Short problem> In the records below, copy the lines from the one containing "Trace every road" up to and including the one containing "road 2 (track): [(485,193),(420,248),(318,511)]", character for character.

Dataset excerpts>
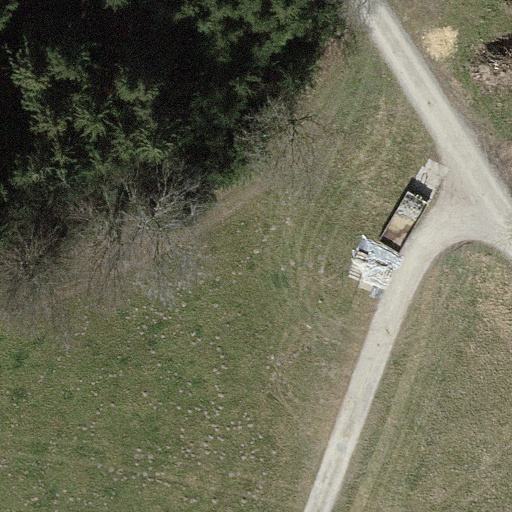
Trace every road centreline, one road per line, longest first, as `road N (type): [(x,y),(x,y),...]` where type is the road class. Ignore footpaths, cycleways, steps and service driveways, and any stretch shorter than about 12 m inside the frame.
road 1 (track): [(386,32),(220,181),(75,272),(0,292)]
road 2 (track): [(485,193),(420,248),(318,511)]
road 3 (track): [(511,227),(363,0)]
---
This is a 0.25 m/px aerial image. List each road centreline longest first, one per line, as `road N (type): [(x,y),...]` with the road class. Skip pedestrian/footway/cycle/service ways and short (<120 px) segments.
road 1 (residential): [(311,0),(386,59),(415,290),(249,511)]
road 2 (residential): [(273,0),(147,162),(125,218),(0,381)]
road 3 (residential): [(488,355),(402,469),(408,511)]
---
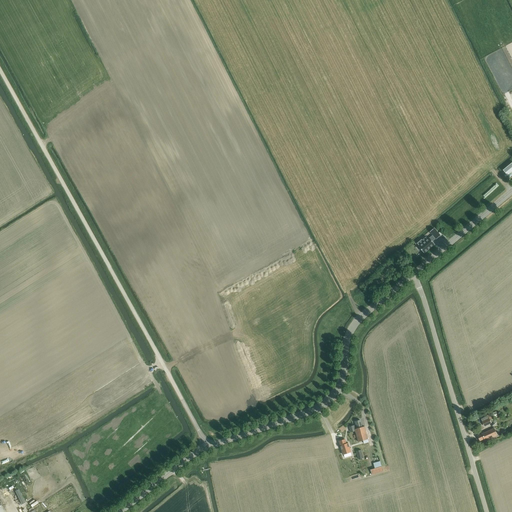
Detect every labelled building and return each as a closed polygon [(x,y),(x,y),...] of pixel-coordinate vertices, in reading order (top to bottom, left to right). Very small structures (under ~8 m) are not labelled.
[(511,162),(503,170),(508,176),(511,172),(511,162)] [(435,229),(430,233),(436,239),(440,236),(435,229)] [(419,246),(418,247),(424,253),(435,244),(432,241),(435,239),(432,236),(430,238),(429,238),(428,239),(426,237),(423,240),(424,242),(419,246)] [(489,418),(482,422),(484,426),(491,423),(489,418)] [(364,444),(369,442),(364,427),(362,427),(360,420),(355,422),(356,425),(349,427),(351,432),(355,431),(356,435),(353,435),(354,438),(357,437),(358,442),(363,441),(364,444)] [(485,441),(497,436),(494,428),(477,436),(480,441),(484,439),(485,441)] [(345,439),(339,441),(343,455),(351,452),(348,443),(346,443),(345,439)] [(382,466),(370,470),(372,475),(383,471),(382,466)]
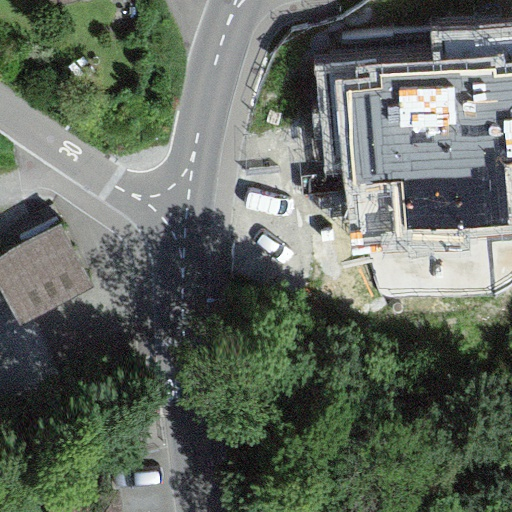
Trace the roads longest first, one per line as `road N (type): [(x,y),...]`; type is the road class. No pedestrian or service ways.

Answer to this task>
Trace every road centreline, one road per line, longest first, as `road N (type): [(x,y),(x,y),...]` where type is the road class. Ignore footpaths, cycleways, steps and service driveways, and any stretch shorter than about 12 m inside the frame.
road 1 (track): [(386,32),(220,181),(75,272),(0,292)]
road 2 (track): [(485,193),(420,248),(318,511)]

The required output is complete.